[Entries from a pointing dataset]

--- BEGIN ---

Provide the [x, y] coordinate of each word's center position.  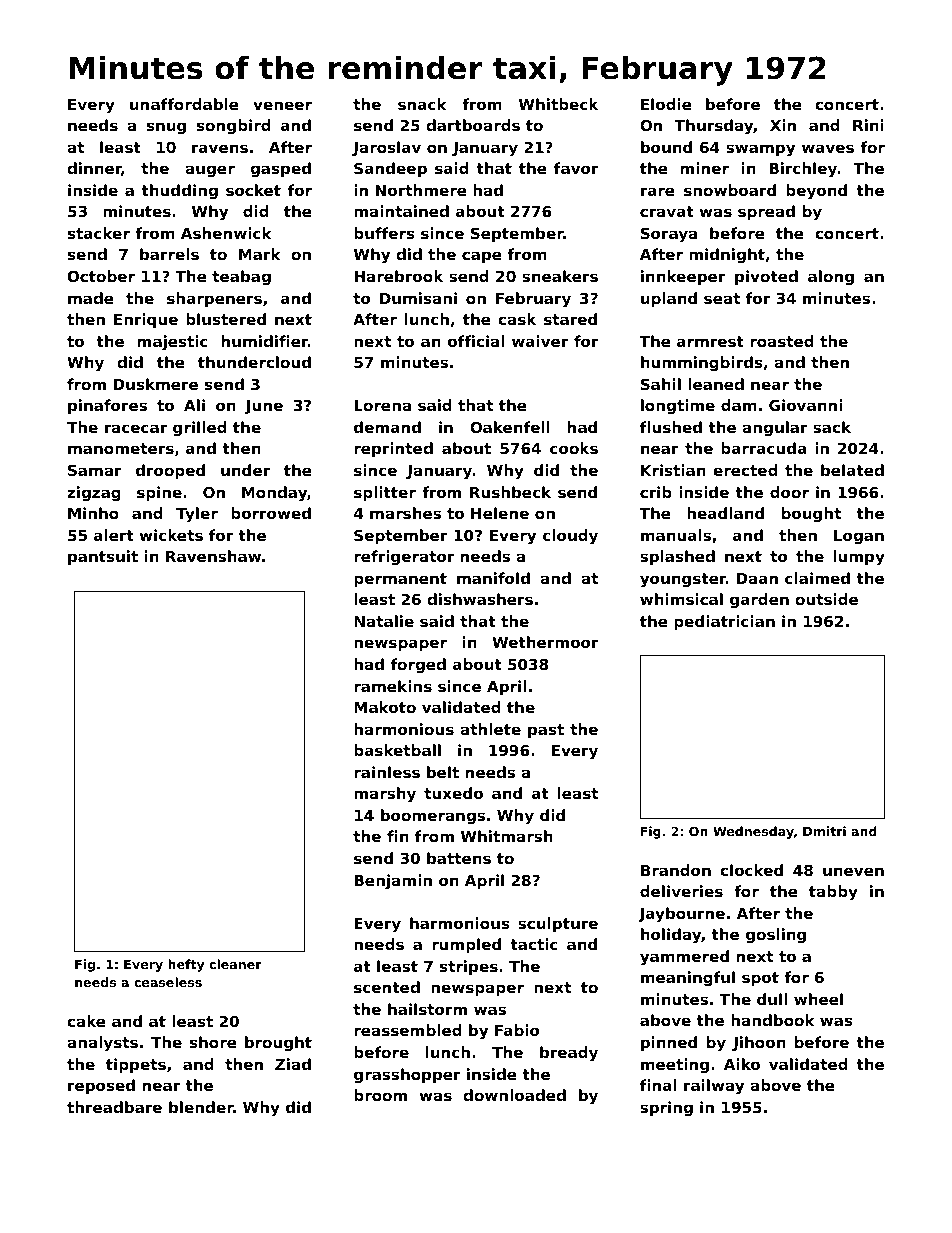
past [546, 731]
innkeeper [683, 277]
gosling [776, 935]
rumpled [466, 945]
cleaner [235, 964]
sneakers [560, 276]
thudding [179, 191]
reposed [101, 1086]
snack [422, 104]
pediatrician [724, 622]
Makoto [385, 707]
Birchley [803, 170]
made [91, 298]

--- END ---

- [Brief]: Reproduce every line of the entries above word for word, leaving out the picture.

- [Exercise answer]:
Provide the [x, y] coordinate of each word's center position.  
past [546, 731]
innkeeper [683, 277]
gosling [776, 935]
rumpled [466, 945]
cleaner [235, 964]
sneakers [560, 276]
thudding [179, 191]
reposed [101, 1086]
snack [422, 104]
pediatrician [724, 622]
Makoto [385, 707]
Birchley [803, 170]
made [91, 298]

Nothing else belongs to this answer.